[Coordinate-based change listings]
[Start of section]

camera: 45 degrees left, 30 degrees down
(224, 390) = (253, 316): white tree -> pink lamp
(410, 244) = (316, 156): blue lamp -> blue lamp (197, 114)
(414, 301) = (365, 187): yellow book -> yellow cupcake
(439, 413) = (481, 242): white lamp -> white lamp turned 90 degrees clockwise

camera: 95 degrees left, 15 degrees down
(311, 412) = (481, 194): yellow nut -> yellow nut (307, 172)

[End of section]
[Start of section]

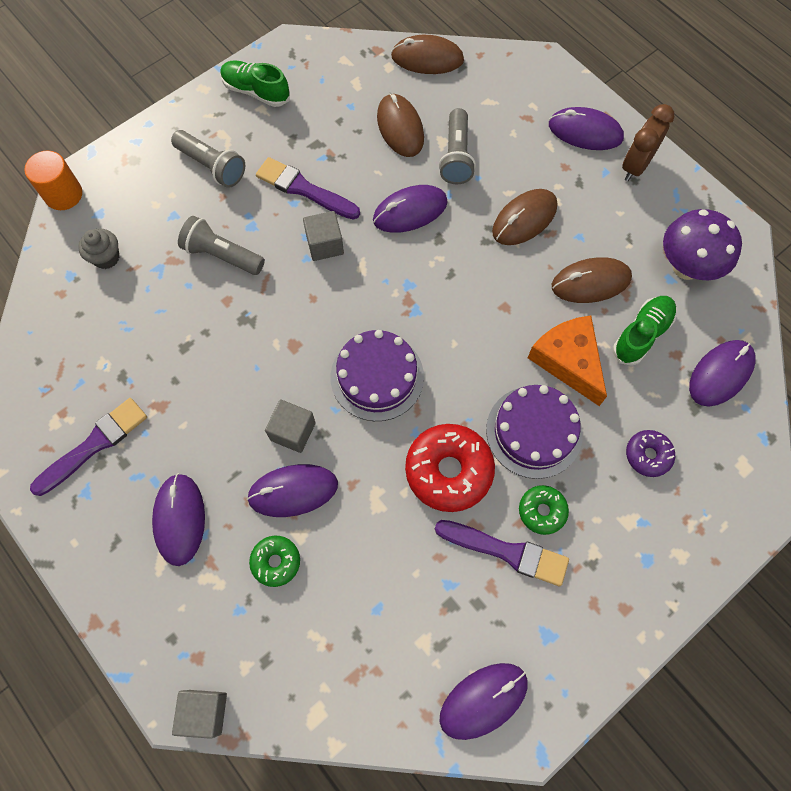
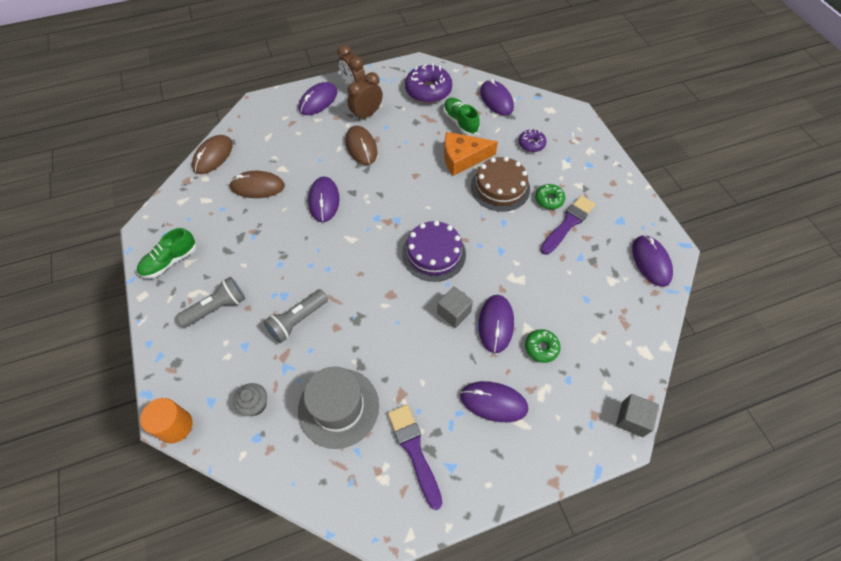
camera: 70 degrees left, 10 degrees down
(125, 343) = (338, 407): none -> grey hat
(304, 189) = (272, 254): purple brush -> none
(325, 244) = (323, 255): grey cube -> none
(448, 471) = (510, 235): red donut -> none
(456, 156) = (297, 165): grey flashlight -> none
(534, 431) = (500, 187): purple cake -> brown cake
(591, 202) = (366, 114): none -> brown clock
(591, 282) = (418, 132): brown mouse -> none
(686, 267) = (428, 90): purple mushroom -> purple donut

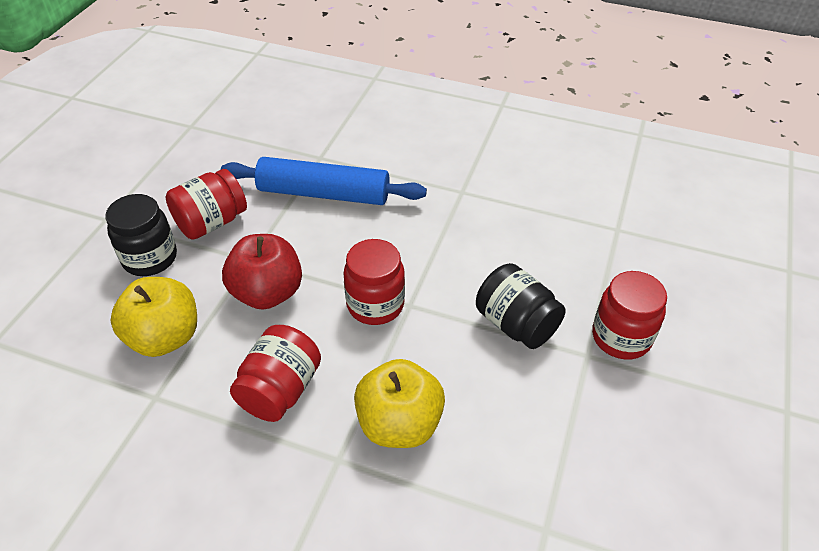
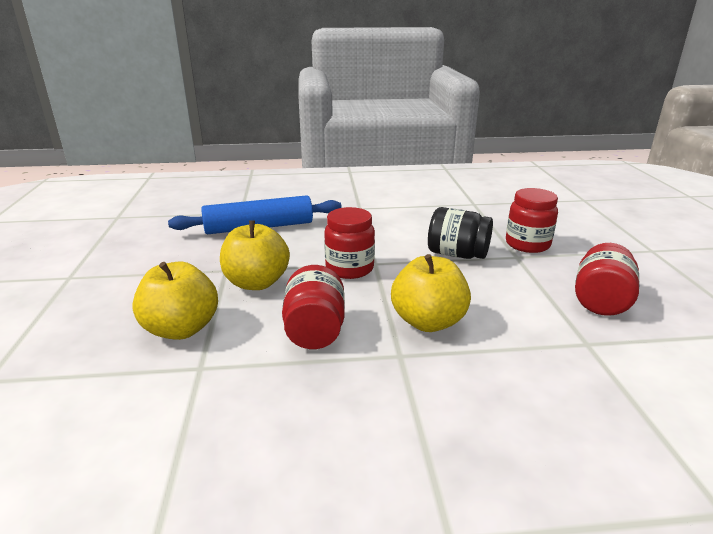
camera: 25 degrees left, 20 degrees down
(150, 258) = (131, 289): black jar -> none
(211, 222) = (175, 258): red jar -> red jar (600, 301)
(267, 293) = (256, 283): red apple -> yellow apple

[End of section]

TRY IT: From the data above, return every line from the line that has "camera: 95 degrees left, 15 degrees down" up to and including the line that has "(311, 412) = (481, 194): yellow", exactly.

EXERCISE ANSWER:
camera: 95 degrees left, 15 degrees down
(311, 412) = (481, 194): yellow nut -> yellow nut (307, 172)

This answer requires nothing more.